* **Written problem**:
Please rewrite all the items below, swapping "Theatre" for "Theater" wherever it occurs and keeping everything else the same. Leave the pictures out.

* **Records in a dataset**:

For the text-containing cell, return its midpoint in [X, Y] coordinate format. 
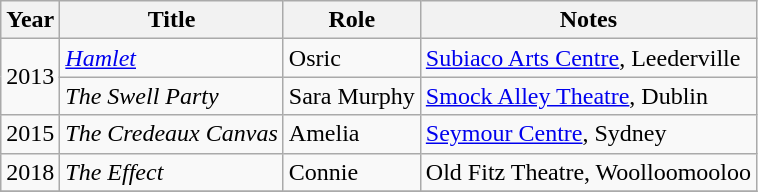
The Credeaux Canvas [172, 134]
2013 [30, 77]
The Swell Party [172, 96]
Osric [352, 58]
Smock Alley Theatre, Dublin [588, 96]
Old Fitz Theatre, Woolloomooloo [588, 172]
Amelia [352, 134]
The Effect [172, 172]
Sara Murphy [352, 96]
Notes [588, 20]
2015 [30, 134]
Subiaco Arts Centre, Leederville [588, 58]
Seymour Centre, Sydney [588, 134]
Year [30, 20]
Title [172, 20]
Role [352, 20]
Connie [352, 172]
2018 [30, 172]
Hamlet [172, 58]
Return the (x, y) coordinate for the center point of the cell that contains the specified text.  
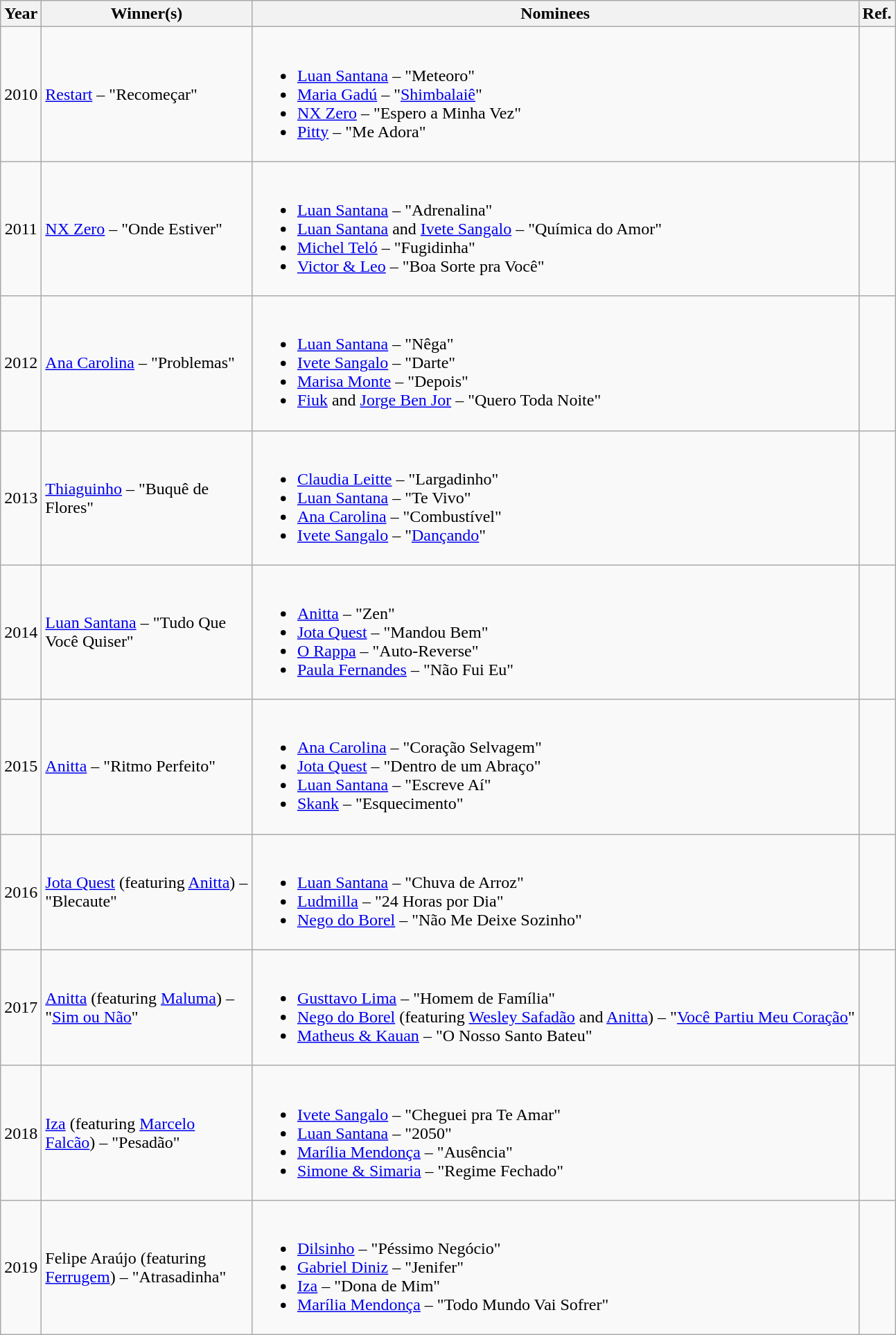
Year (21, 14)
Nominees (555, 14)
Ana Carolina – "Coração Selvagem"Jota Quest – "Dentro de um Abraço"Luan Santana – "Escreve Aí"Skank – "Esquecimento" (555, 766)
2015 (21, 766)
Luan Santana – "Chuva de Arroz"Ludmilla – "24 Horas por Dia"Nego do Borel – "Não Me Deixe Sozinho" (555, 891)
Winner(s) (147, 14)
Anitta – "Zen"Jota Quest – "Mandou Bem"O Rappa – "Auto-Reverse"Paula Fernandes – "Não Fui Eu" (555, 632)
Luan Santana – "Meteoro"Maria Gadú – "Shimbalaiê"NX Zero – "Espero a Minha Vez"Pitty – "Me Adora" (555, 94)
2017 (21, 1008)
Anitta (featuring Maluma) – "Sim ou Não" (147, 1008)
2012 (21, 363)
Jota Quest (featuring Anitta) – "Blecaute" (147, 891)
Luan Santana – "Nêga"Ivete Sangalo – "Darte"Marisa Monte – "Depois"Fiuk and Jorge Ben Jor – "Quero Toda Noite" (555, 363)
NX Zero – "Onde Estiver" (147, 229)
Luan Santana – "Tudo Que Você Quiser" (147, 632)
Dilsinho – "Péssimo Negócio"Gabriel Diniz – "Jenifer"Iza – "Dona de Mim"Marília Mendonça – "Todo Mundo Vai Sofrer" (555, 1267)
Claudia Leitte – "Largadinho"Luan Santana – "Te Vivo"Ana Carolina – "Combustível"Ivete Sangalo – "Dançando" (555, 498)
Thiaguinho – "Buquê de Flores" (147, 498)
Restart – "Recomeçar" (147, 94)
2019 (21, 1267)
Ref. (877, 14)
2013 (21, 498)
Ivete Sangalo – "Cheguei pra Te Amar"Luan Santana – "2050"Marília Mendonça – "Ausência"Simone & Simaria – "Regime Fechado" (555, 1132)
2011 (21, 229)
2010 (21, 94)
Ana Carolina – "Problemas" (147, 363)
Felipe Araújo (featuring Ferrugem) – "Atrasadinha" (147, 1267)
2016 (21, 891)
2018 (21, 1132)
2014 (21, 632)
Iza (featuring Marcelo Falcão) – "Pesadão" (147, 1132)
Anitta – "Ritmo Perfeito" (147, 766)
Luan Santana – "Adrenalina"Luan Santana and Ivete Sangalo – "Química do Amor"Michel Teló – "Fugidinha"Victor & Leo – "Boa Sorte pra Você" (555, 229)
Return [X, Y] of the center of cell containing provided text 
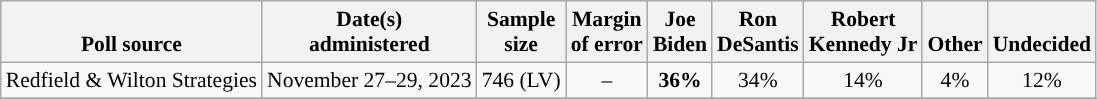
4% [954, 80]
Redfield & Wilton Strategies [132, 80]
November 27–29, 2023 [370, 80]
JoeBiden [680, 32]
746 (LV) [522, 80]
36% [680, 80]
34% [758, 80]
14% [864, 80]
Marginof error [607, 32]
Undecided [1042, 32]
Date(s)administered [370, 32]
RobertKennedy Jr [864, 32]
RonDeSantis [758, 32]
Samplesize [522, 32]
Other [954, 32]
Poll source [132, 32]
– [607, 80]
12% [1042, 80]
For the text-containing cell, return its midpoint in (x, y) coordinate format. 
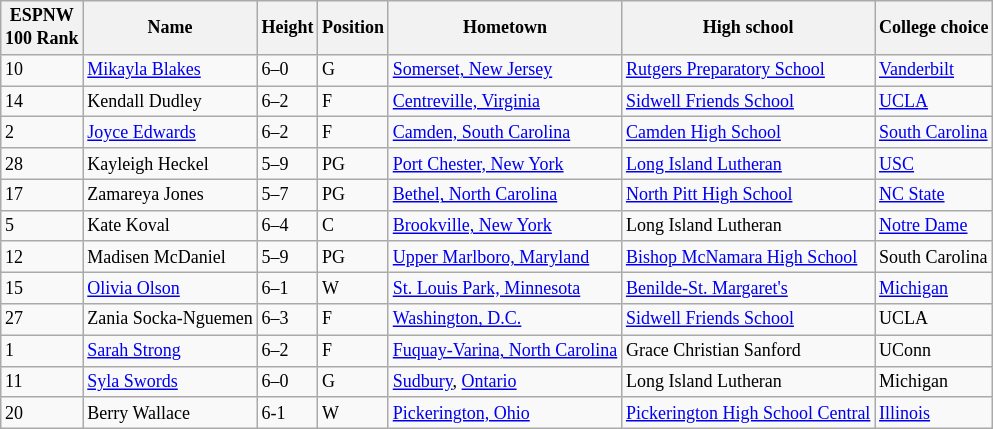
Grace Christian Sanford (748, 350)
2 (42, 132)
Bishop McNamara High School (748, 256)
Washington, D.C. (504, 320)
Bethel, North Carolina (504, 194)
Camden High School (748, 132)
20 (42, 412)
Rutgers Preparatory School (748, 70)
6-1 (288, 412)
28 (42, 164)
Upper Marlboro, Maryland (504, 256)
USC (934, 164)
Centreville, Virginia (504, 102)
Mikayla Blakes (170, 70)
High school (748, 28)
Madisen McDaniel (170, 256)
Fuquay-Varina, North Carolina (504, 350)
Kendall Dudley (170, 102)
Name (170, 28)
Illinois (934, 412)
Kayleigh Heckel (170, 164)
Kate Koval (170, 226)
Joyce Edwards (170, 132)
10 (42, 70)
Sarah Strong (170, 350)
Height (288, 28)
15 (42, 288)
5 (42, 226)
St. Louis Park, Minnesota (504, 288)
ESPNW 100 Rank (42, 28)
Benilde-St. Margaret's (748, 288)
6–3 (288, 320)
College choice (934, 28)
C (354, 226)
Berry Wallace (170, 412)
North Pitt High School (748, 194)
Camden, South Carolina (504, 132)
UConn (934, 350)
Hometown (504, 28)
27 (42, 320)
NC State (934, 194)
17 (42, 194)
Olivia Olson (170, 288)
Brookville, New York (504, 226)
14 (42, 102)
Syla Swords (170, 382)
Zamareya Jones (170, 194)
Somerset, New Jersey (504, 70)
Notre Dame (934, 226)
11 (42, 382)
Pickerington High School Central (748, 412)
Zania Socka-Nguemen (170, 320)
Vanderbilt (934, 70)
Position (354, 28)
Port Chester, New York (504, 164)
5–7 (288, 194)
Sudbury, Ontario (504, 382)
6–4 (288, 226)
12 (42, 256)
Pickerington, Ohio (504, 412)
1 (42, 350)
6–1 (288, 288)
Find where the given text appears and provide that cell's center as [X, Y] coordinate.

* **Response for this exercise**:
For the text-containing cell, return its midpoint in [X, Y] coordinate format. 
The Credeaux Canvas [172, 134]
2013 [30, 77]
The Swell Party [172, 96]
Osric [352, 58]
Smock Alley Theater, Dublin [588, 96]
Old Fitz Theater, Woolloomooloo [588, 172]
Amelia [352, 134]
The Effect [172, 172]
Sara Murphy [352, 96]
Notes [588, 20]
2015 [30, 134]
Subiaco Arts Centre, Leederville [588, 58]
Seymour Centre, Sydney [588, 134]
Year [30, 20]
Title [172, 20]
Role [352, 20]
Connie [352, 172]
2018 [30, 172]
Hamlet [172, 58]
Return the (x, y) coordinate for the center point of the cell that contains the specified text.  
Year (21, 14)
Nominees (555, 14)
Ana Carolina – "Coração Selvagem"Jota Quest – "Dentro de um Abraço"Luan Santana – "Escreve Aí"Skank – "Esquecimento" (555, 766)
2015 (21, 766)
Luan Santana – "Chuva de Arroz"Ludmilla – "24 Horas por Dia"Nego do Borel – "Não Me Deixe Sozinho" (555, 891)
Winner(s) (147, 14)
Anitta – "Zen"Jota Quest – "Mandou Bem"O Rappa – "Auto-Reverse"Paula Fernandes – "Não Fui Eu" (555, 632)
Luan Santana – "Meteoro"Maria Gadú – "Shimbalaiê"NX Zero – "Espero a Minha Vez"Pitty – "Me Adora" (555, 94)
2017 (21, 1008)
Anitta (featuring Maluma) – "Sim ou Não" (147, 1008)
2012 (21, 363)
Jota Quest (featuring Anitta) – "Blecaute" (147, 891)
Luan Santana – "Nêga"Ivete Sangalo – "Darte"Marisa Monte – "Depois"Fiuk and Jorge Ben Jor – "Quero Toda Noite" (555, 363)
NX Zero – "Onde Estiver" (147, 229)
Luan Santana – "Tudo Que Você Quiser" (147, 632)
Dilsinho – "Péssimo Negócio"Gabriel Diniz – "Jenifer"Iza – "Dona de Mim"Marília Mendonça – "Todo Mundo Vai Sofrer" (555, 1267)
Claudia Leitte – "Largadinho"Luan Santana – "Te Vivo"Ana Carolina – "Combustível"Ivete Sangalo – "Dançando" (555, 498)
Thiaguinho – "Buquê de Flores" (147, 498)
Restart – "Recomeçar" (147, 94)
2019 (21, 1267)
Ref. (877, 14)
2013 (21, 498)
Ivete Sangalo – "Cheguei pra Te Amar"Luan Santana – "2050"Marília Mendonça – "Ausência"Simone & Simaria – "Regime Fechado" (555, 1132)
2011 (21, 229)
2010 (21, 94)
Ana Carolina – "Problemas" (147, 363)
Felipe Araújo (featuring Ferrugem) – "Atrasadinha" (147, 1267)
2016 (21, 891)
2018 (21, 1132)
2014 (21, 632)
Iza (featuring Marcelo Falcão) – "Pesadão" (147, 1132)
Anitta – "Ritmo Perfeito" (147, 766)
Luan Santana – "Adrenalina"Luan Santana and Ivete Sangalo – "Química do Amor"Michel Teló – "Fugidinha"Victor & Leo – "Boa Sorte pra Você" (555, 229)
Return [X, Y] of the center of cell containing provided text 
4% [954, 80]
Redfield & Wilton Strategies [132, 80]
November 27–29, 2023 [370, 80]
JoeBiden [680, 32]
746 (LV) [522, 80]
36% [680, 80]
34% [758, 80]
14% [864, 80]
Marginof error [607, 32]
Undecided [1042, 32]
Date(s)administered [370, 32]
RobertKennedy Jr [864, 32]
RonDeSantis [758, 32]
Samplesize [522, 32]
Other [954, 32]
Poll source [132, 32]
– [607, 80]
12% [1042, 80]
For the text-containing cell, return its midpoint in (x, y) coordinate format. 
Grace Christian Sanford (748, 350)
2 (42, 132)
Bishop McNamara High School (748, 256)
Washington, D.C. (504, 320)
Bethel, North Carolina (504, 194)
Camden High School (748, 132)
20 (42, 412)
Rutgers Preparatory School (748, 70)
6-1 (288, 412)
28 (42, 164)
Upper Marlboro, Maryland (504, 256)
USC (934, 164)
Centreville, Virginia (504, 102)
Mikayla Blakes (170, 70)
High school (748, 28)
Madisen McDaniel (170, 256)
Fuquay-Varina, North Carolina (504, 350)
Kendall Dudley (170, 102)
Name (170, 28)
Illinois (934, 412)
Kayleigh Heckel (170, 164)
Kate Koval (170, 226)
Joyce Edwards (170, 132)
10 (42, 70)
Sarah Strong (170, 350)
Height (288, 28)
15 (42, 288)
5 (42, 226)
St. Louis Park, Minnesota (504, 288)
ESPNW 100 Rank (42, 28)
Benilde-St. Margaret's (748, 288)
6–3 (288, 320)
College choice (934, 28)
C (354, 226)
Berry Wallace (170, 412)
North Pitt High School (748, 194)
Camden, South Carolina (504, 132)
UConn (934, 350)
Hometown (504, 28)
27 (42, 320)
NC State (934, 194)
17 (42, 194)
Olivia Olson (170, 288)
Brookville, New York (504, 226)
14 (42, 102)
Syla Swords (170, 382)
Zamareya Jones (170, 194)
Somerset, New Jersey (504, 70)
Notre Dame (934, 226)
11 (42, 382)
Pickerington High School Central (748, 412)
Zania Socka-Nguemen (170, 320)
Vanderbilt (934, 70)
Position (354, 28)
Port Chester, New York (504, 164)
5–7 (288, 194)
Sudbury, Ontario (504, 382)
6–4 (288, 226)
12 (42, 256)
Pickerington, Ohio (504, 412)
1 (42, 350)
6–1 (288, 288)
Find where the given text appears and provide that cell's center as [X, Y] coordinate.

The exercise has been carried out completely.